** Opening AVAILABLE DATA block **
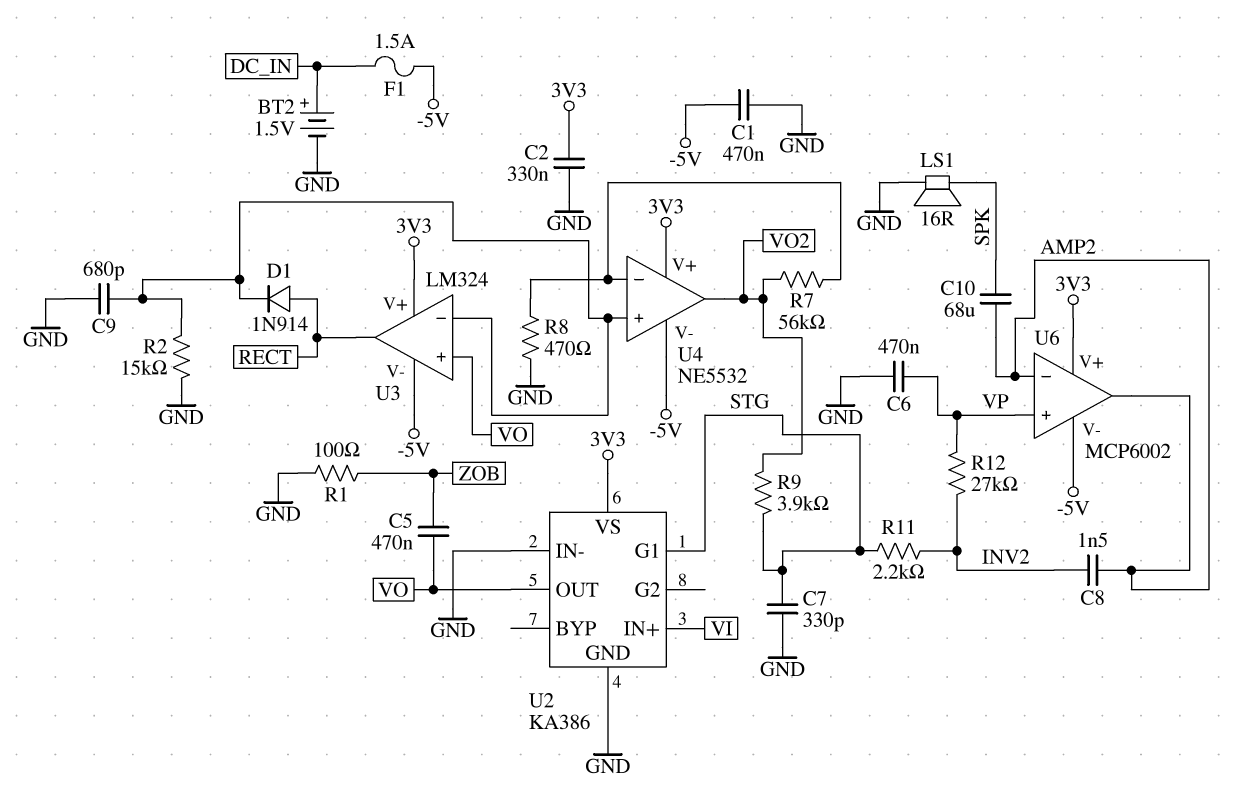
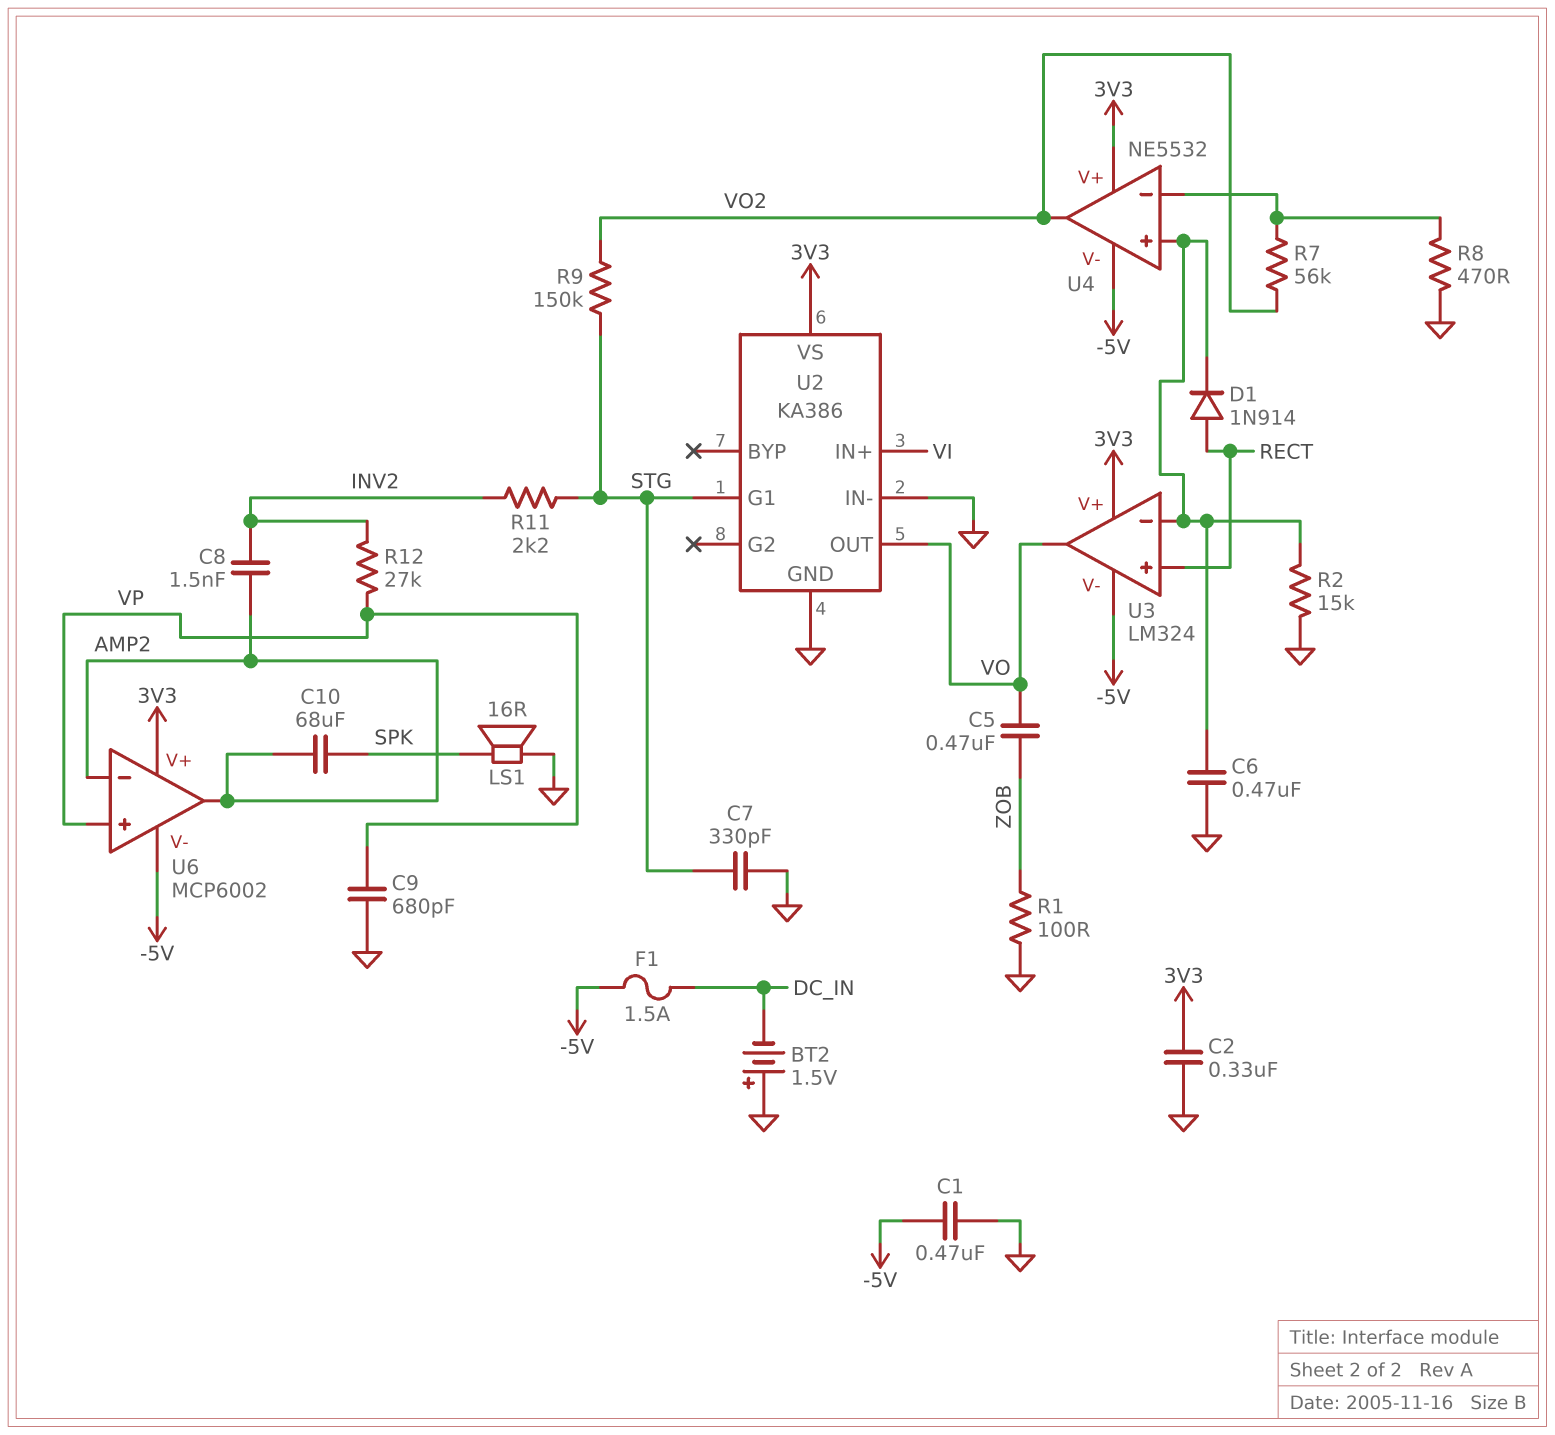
BT2: 1.5V (plus DC_IN, minus GND) -> 1.5V (plus GND, minus DC_IN)
C6: 470nF (GND, VP) -> 470nF (GND, U3/in-)
C9: 680pF (GND, U3/in-) -> 680pF (GND, VP)
R9: 3.9k (STG, VO2) -> 150k (STG, VO2)
U3 pin in+: VO -> RECT
U3 pin out: RECT -> VO

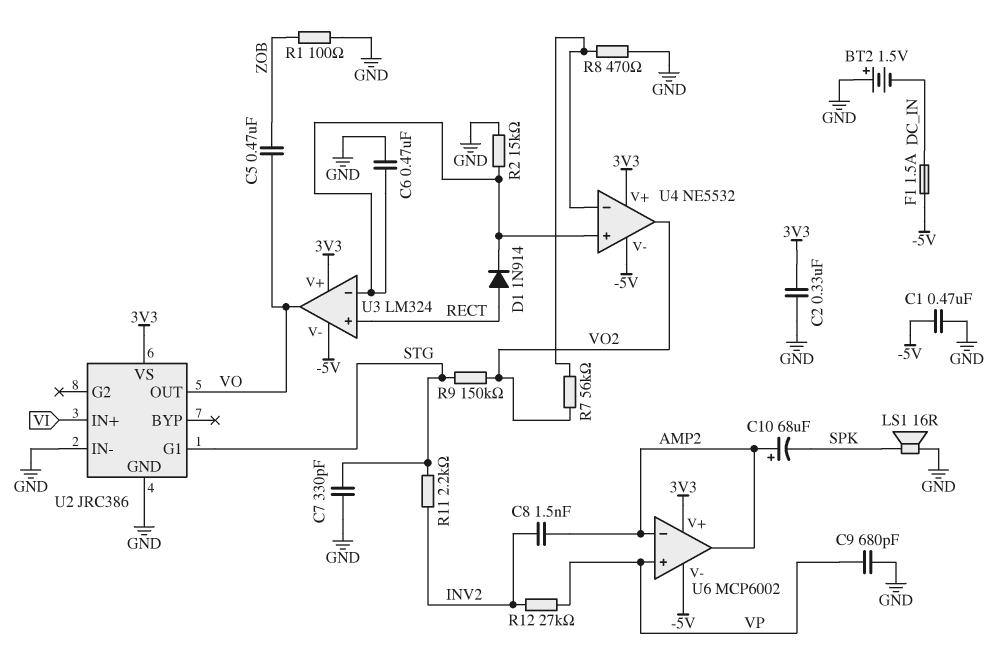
C10: 68uF (AMP2, SPK) -> 68uF (plus AMP2, minus SPK)
U2: KA386 -> JRC386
** Closing AVAILABLE DATA block **
* _EXERCISE_:
Return only the line with "R9: 3.9k (STG, VO2) -> 150k (STG, VO2)" and the lines after it up to the end of the records, exact and free of pictures.

* _YOUR RESPONSE_:
R9: 3.9k (STG, VO2) -> 150k (STG, VO2)
U3 pin in+: VO -> RECT
U3 pin out: RECT -> VO

C10: 68uF (AMP2, SPK) -> 68uF (plus AMP2, minus SPK)
U2: KA386 -> JRC386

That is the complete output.